Given information
^^^^^^^^
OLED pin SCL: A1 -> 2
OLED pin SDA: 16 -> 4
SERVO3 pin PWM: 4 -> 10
^^^^^^^^
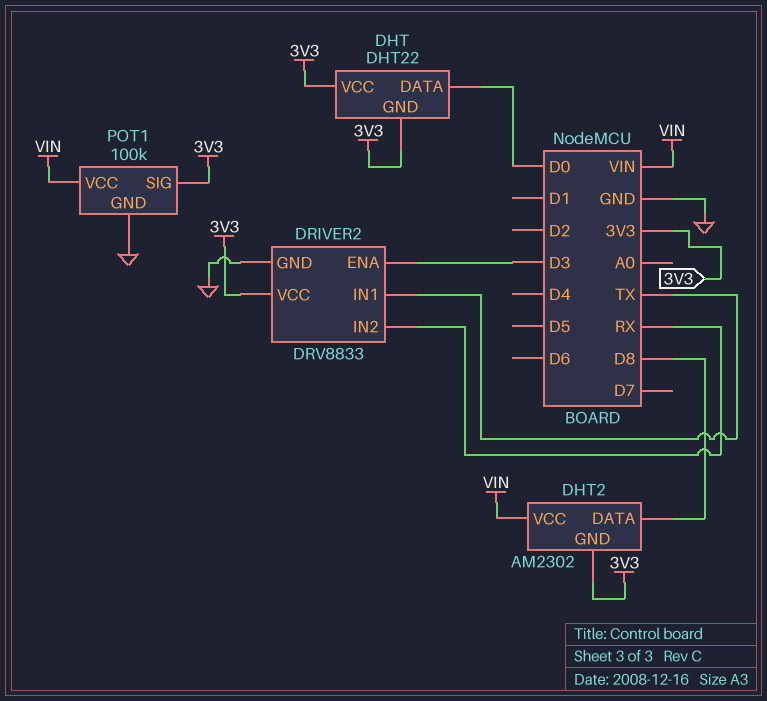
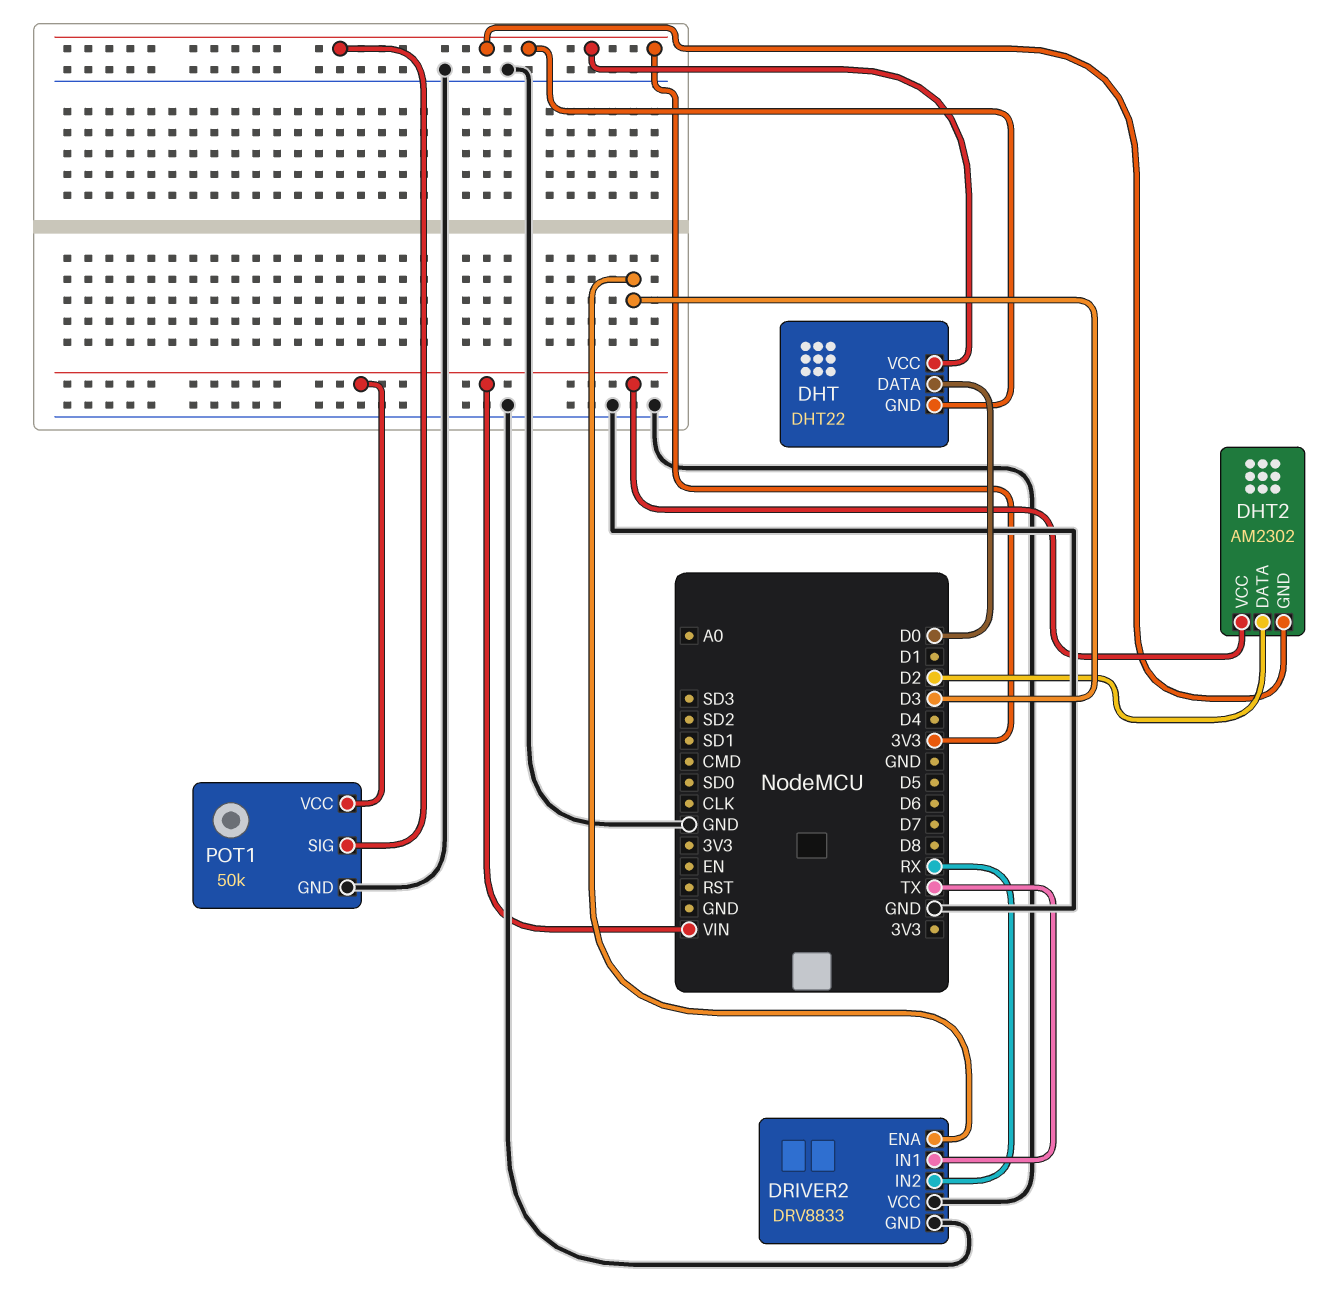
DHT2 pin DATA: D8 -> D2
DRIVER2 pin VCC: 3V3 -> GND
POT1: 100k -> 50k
^^^^^^^^
Directions for this task
Wherever the line holding "OLED pin SCL: A1 -> 2" falls in the entries above, copy exactly from it through the line holding "SERVO3 pin PWM: 4 -> 10", inclusive, and add nothing.

Result
OLED pin SCL: A1 -> 2
OLED pin SDA: 16 -> 4
SERVO3 pin PWM: 4 -> 10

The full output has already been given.